→ **ASSIGNMENT**
Pull out every line of the listing below where "cyan" appears.

[Opening SOURCE RECORDS section]

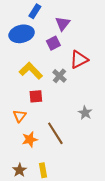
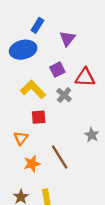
purple square: (53, 43) -> (57, 70), moved
red triangle: (79, 59) -> (85, 77), turned 30

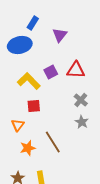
purple square: (57, 70) -> (51, 72), moved
gray cross: (64, 95) -> (81, 100), moved

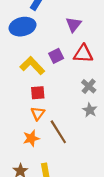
purple triangle: (60, 35) -> (73, 24), moved
orange triangle: (18, 125) -> (38, 113), moved

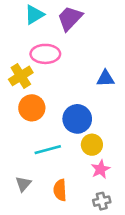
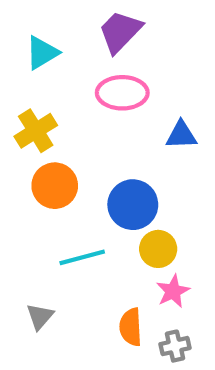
cyan triangle: (34, 15) -> (42, 53), moved
pink ellipse: (45, 54) -> (122, 93), moved
orange semicircle: (60, 190) -> (131, 327), moved

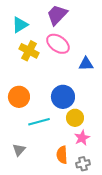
pink ellipse: (122, 93) -> (58, 44), turned 35
yellow cross: (36, 131) -> (29, 51), moved, turned -30
orange circle: (55, 186) -> (19, 97), moved

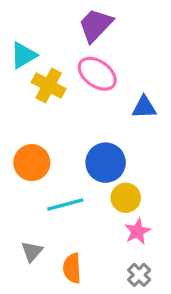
cyan triangle: (20, 25) -> (23, 55), moved
orange semicircle: (62, 155) -> (72, 268), moved
gray cross: (83, 164) -> (139, 275), turned -32

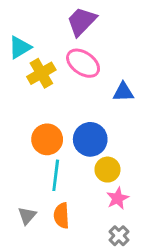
yellow cross: (49, 85) -> (41, 73), turned 32
orange circle: (32, 163) -> (47, 139), moved
cyan line: (65, 204) -> (56, 175), turned -68
orange semicircle: (72, 268) -> (61, 216), moved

[Closing SOURCE RECORDS section]

→ **WRITTEN SOLUTION**
cyan triangle: (34, 15) -> (42, 53), moved
cyan triangle: (20, 25) -> (23, 55), moved
cyan line: (65, 204) -> (56, 175), turned -68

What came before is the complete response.